Problem to work on: Return the lines from the line containing "(343, 126) = (457, 168): green" through the last line of the material below, exactly as they appear and with no others.

»»

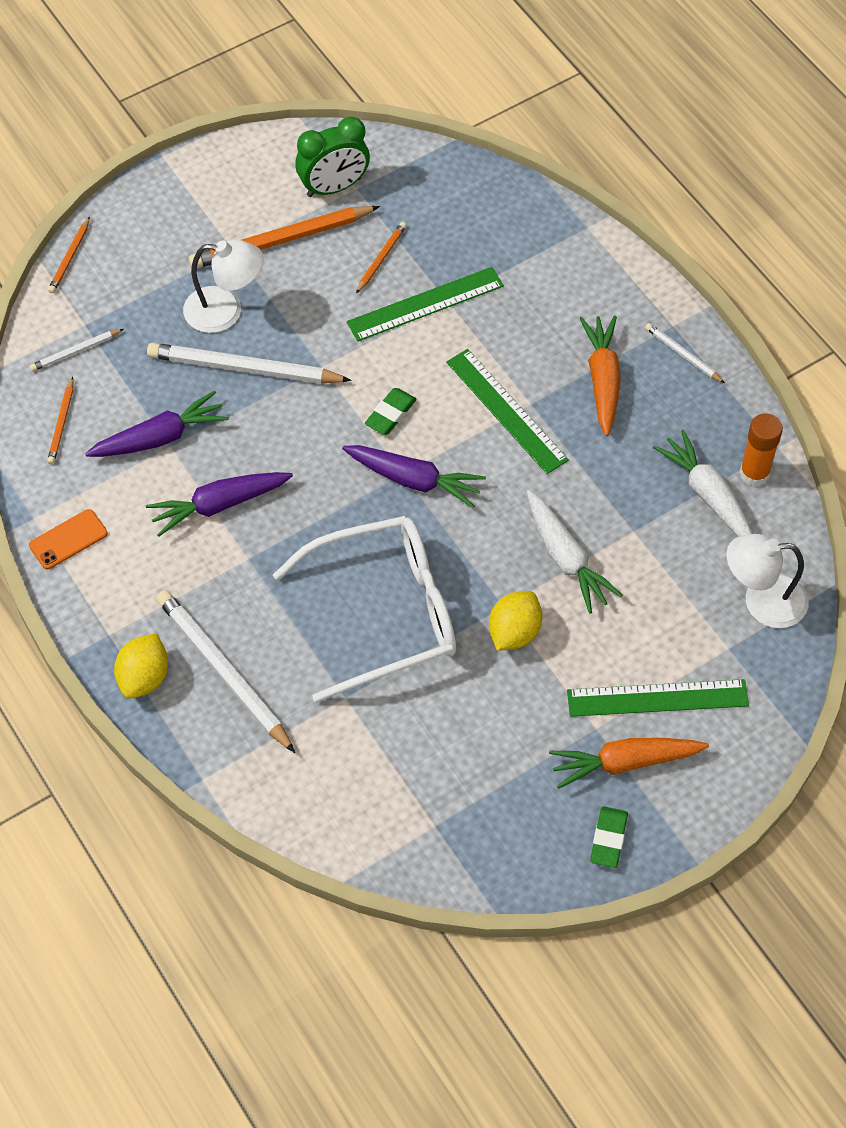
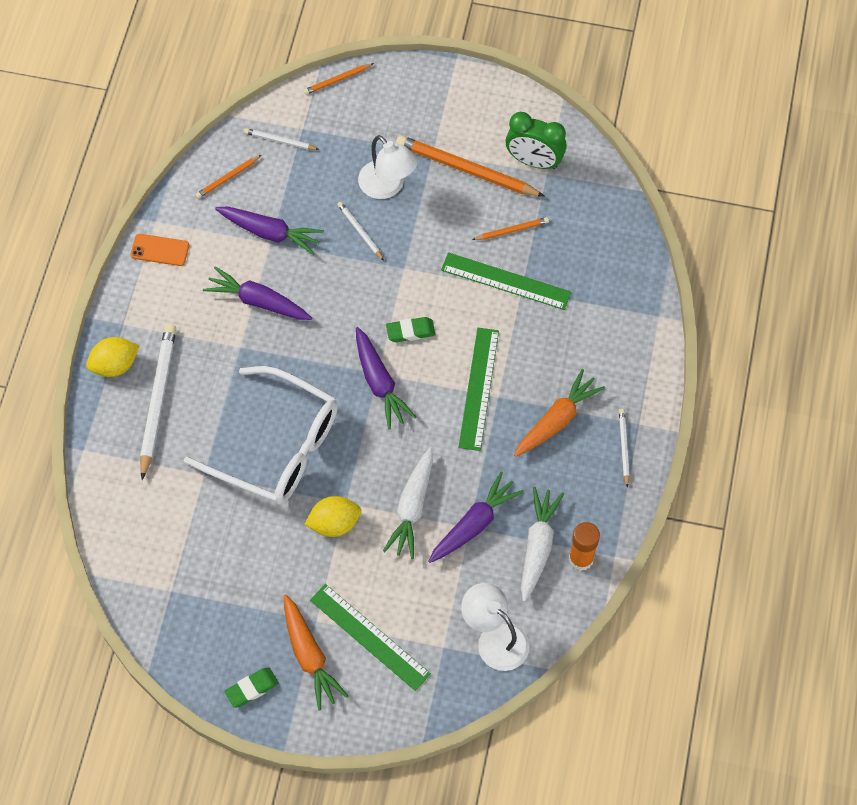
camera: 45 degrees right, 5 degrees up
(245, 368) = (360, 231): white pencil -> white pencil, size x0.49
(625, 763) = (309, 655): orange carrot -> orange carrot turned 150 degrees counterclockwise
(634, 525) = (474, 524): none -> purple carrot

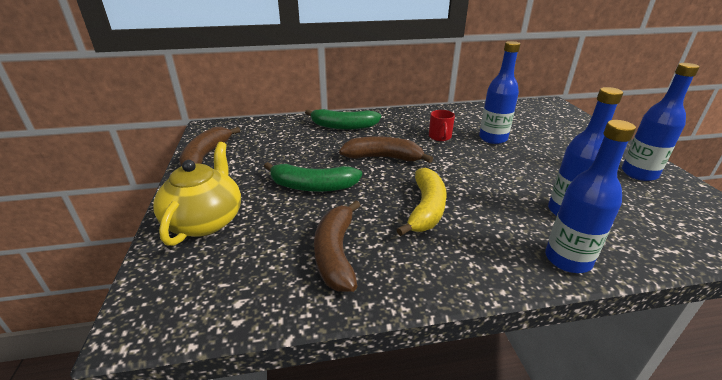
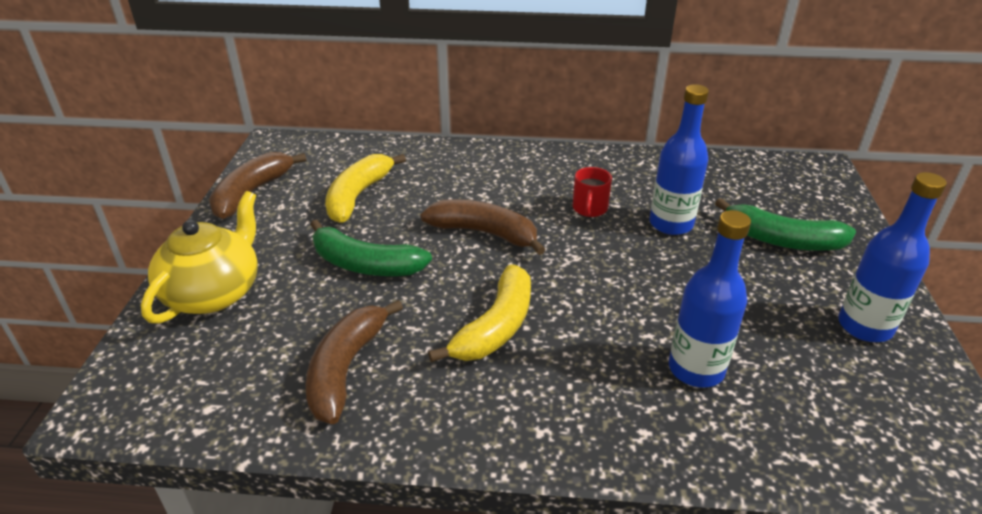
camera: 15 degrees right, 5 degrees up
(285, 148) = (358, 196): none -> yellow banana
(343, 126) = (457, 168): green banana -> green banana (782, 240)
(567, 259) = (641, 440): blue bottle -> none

««

Task output:
(343, 126) = (457, 168): green banana -> green banana (782, 240)
(567, 259) = (641, 440): blue bottle -> none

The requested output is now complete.